Pick every line from the data that holds the word "brown".

----- Source data -----

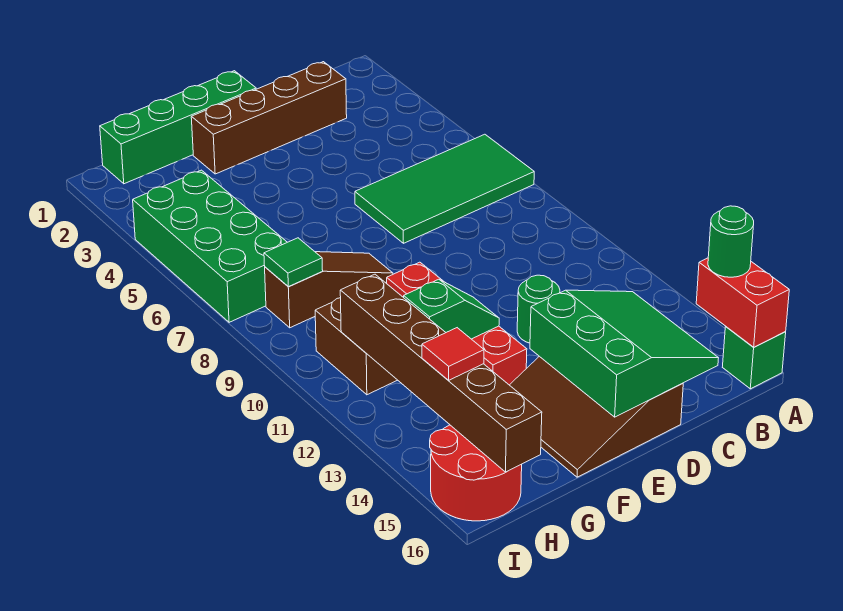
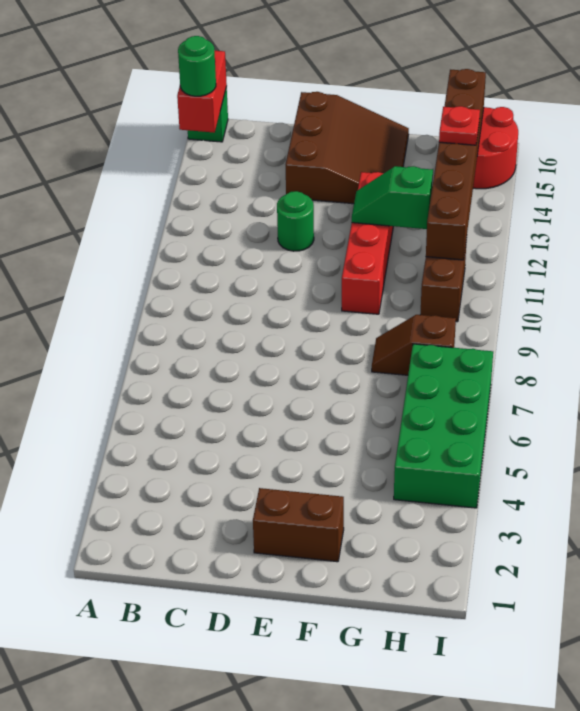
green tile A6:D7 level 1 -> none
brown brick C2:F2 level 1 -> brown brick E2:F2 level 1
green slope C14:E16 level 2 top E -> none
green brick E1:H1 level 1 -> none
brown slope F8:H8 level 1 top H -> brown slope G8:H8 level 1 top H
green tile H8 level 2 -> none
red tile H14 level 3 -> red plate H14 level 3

-----
----- Source data -----

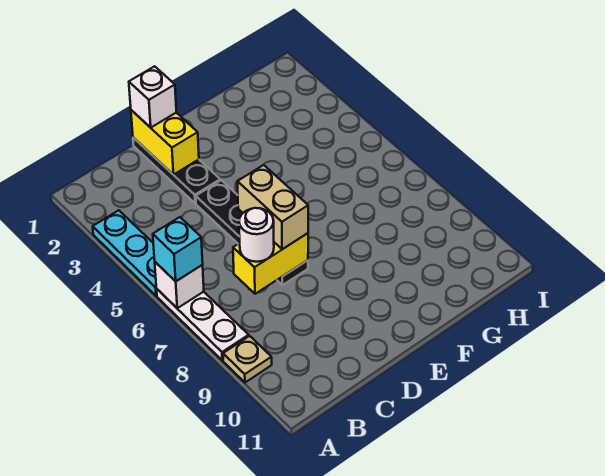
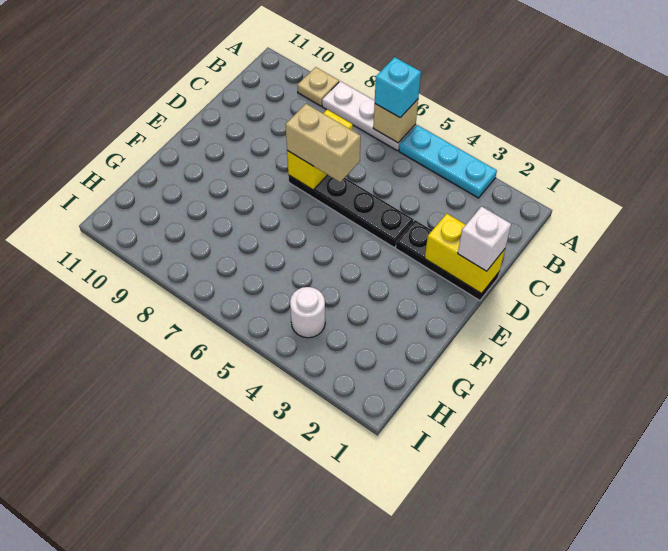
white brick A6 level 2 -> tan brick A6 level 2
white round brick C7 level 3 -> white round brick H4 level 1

-----

### Solution to the problem:
brown brick C2:F2 level 1 -> brown brick E2:F2 level 1
brown slope F8:H8 level 1 top H -> brown slope G8:H8 level 1 top H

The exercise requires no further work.